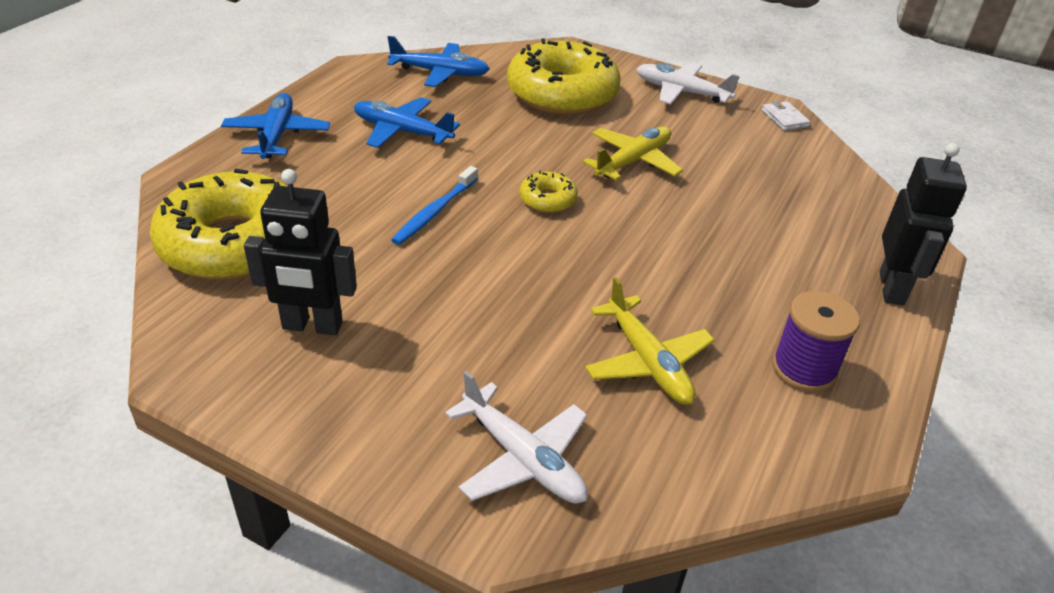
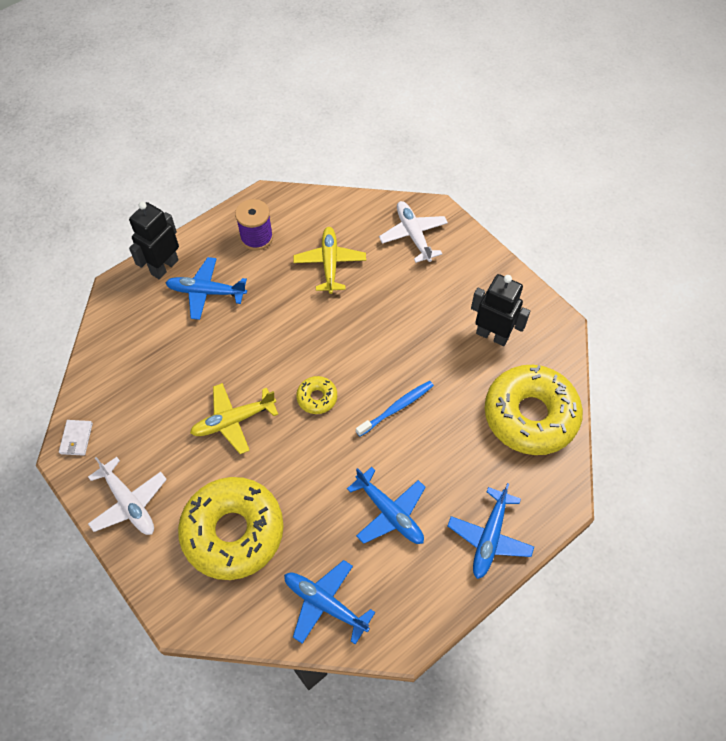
camera: 155 degrees left, 20 degrees up
(797, 273) = (207, 292): none -> blue plane

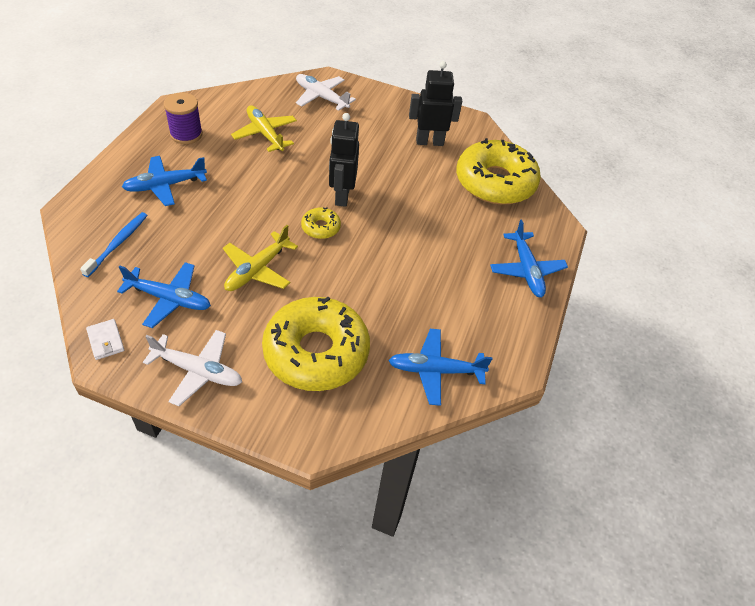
camera: 35 degrees left, 10 degrees down
(164, 267) = (110, 179): black robot -> black robot (342, 196)
(389, 512) = (439, 284): blue plane -> blue plane (169, 299)
(397, 407) = (392, 211): blue toothbrush -> blue toothbrush (118, 243)

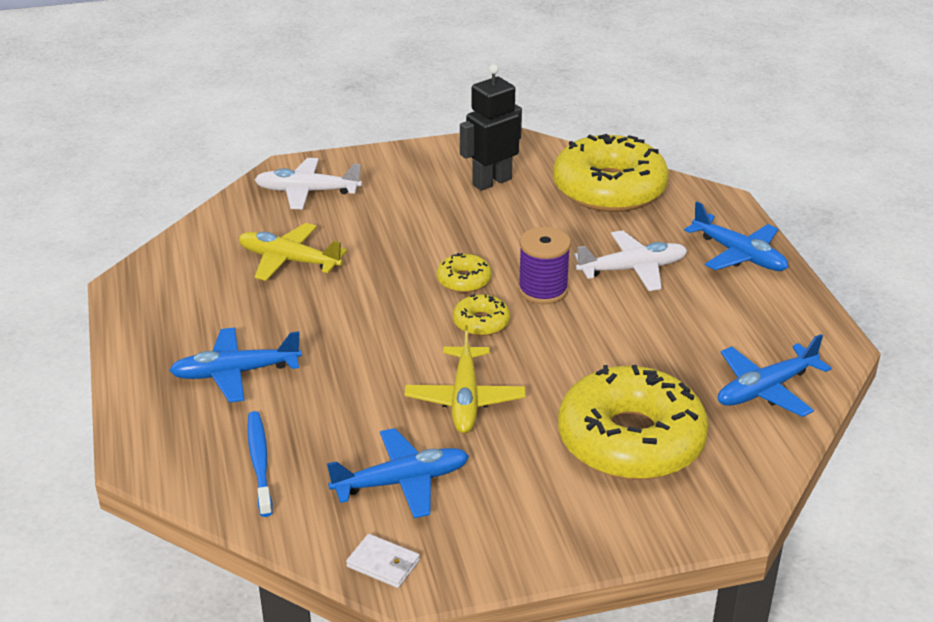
camera: 30 degrees left, 15 degrees down
(165, 185) = (236, 373): blue plane -> blue plane turned 45 degrees clockwise
(186, 134) = (187, 307): purple spool -> purple spool (543, 290)
(197, 371) = (529, 530): white plane -> white plane (632, 269)
(342, 196) = (464, 280): black robot -> yellow donut

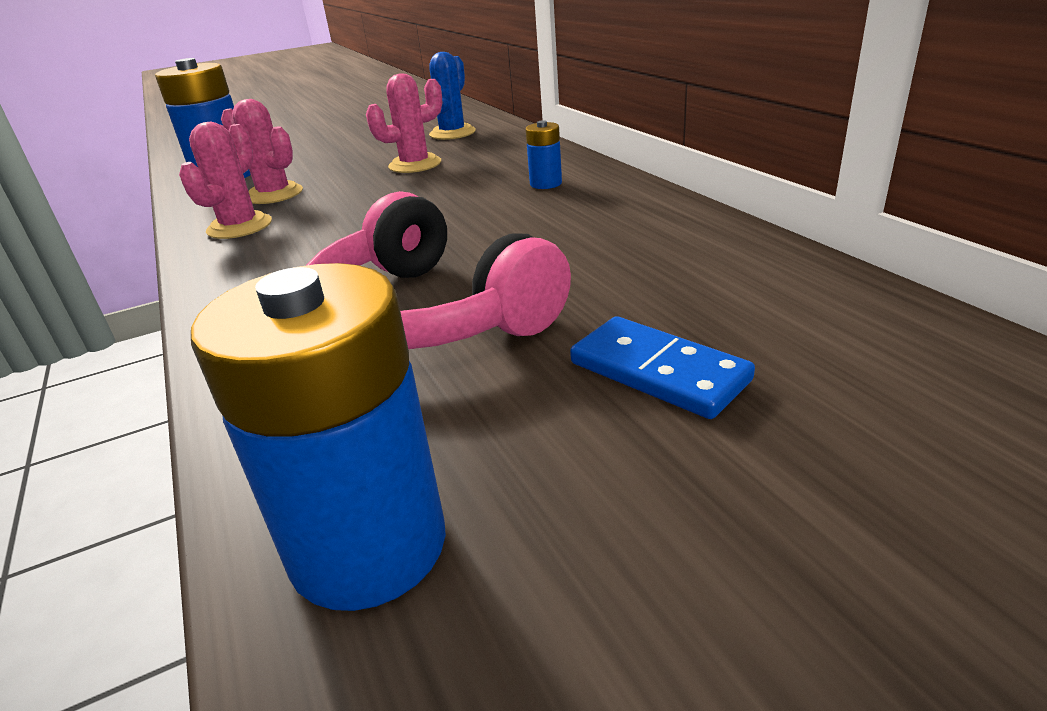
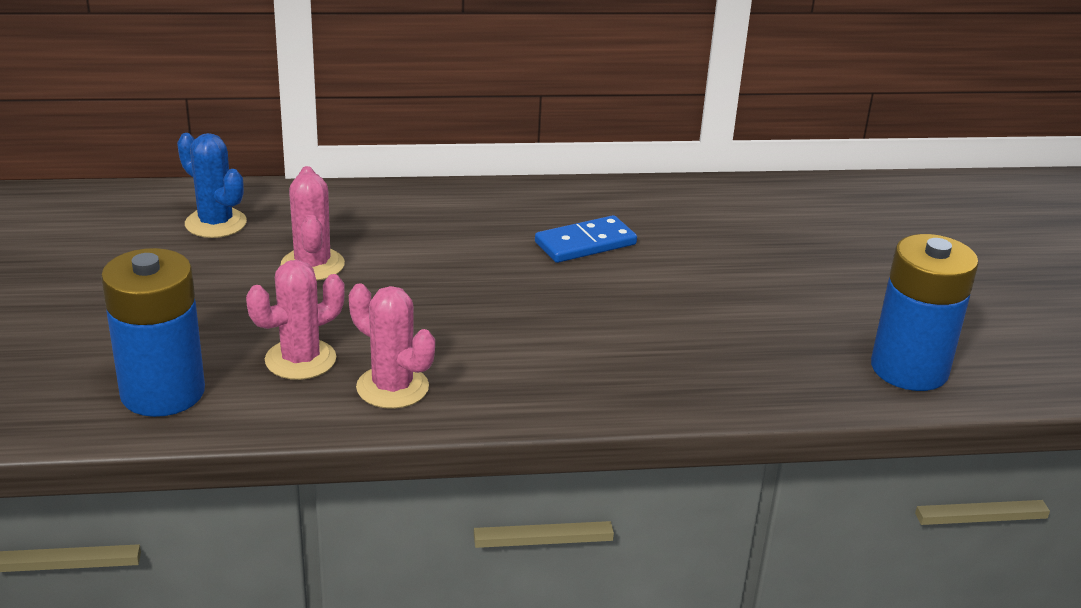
camera: 75 degrees left, 0 degrees up
(428, 314) = (686, 317): pink headphones -> none
(546, 184) = (470, 219): blue battery -> none
(658, 371) = (808, 263): blue domino -> blue domino (585, 243)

» WHAT YOU ARE ASKED TO DO: All lines containing "blue" in the material above should appear in your reply, copied exactly.

» ANSWER TO THE EXERCISE:
(797, 273) = (207, 292): none -> blue plane
(389, 512) = (439, 284): blue plane -> blue plane (169, 299)
(397, 407) = (392, 211): blue toothbrush -> blue toothbrush (118, 243)
(165, 185) = (236, 373): blue plane -> blue plane turned 45 degrees clockwise
(546, 184) = (470, 219): blue battery -> none
(658, 371) = (808, 263): blue domino -> blue domino (585, 243)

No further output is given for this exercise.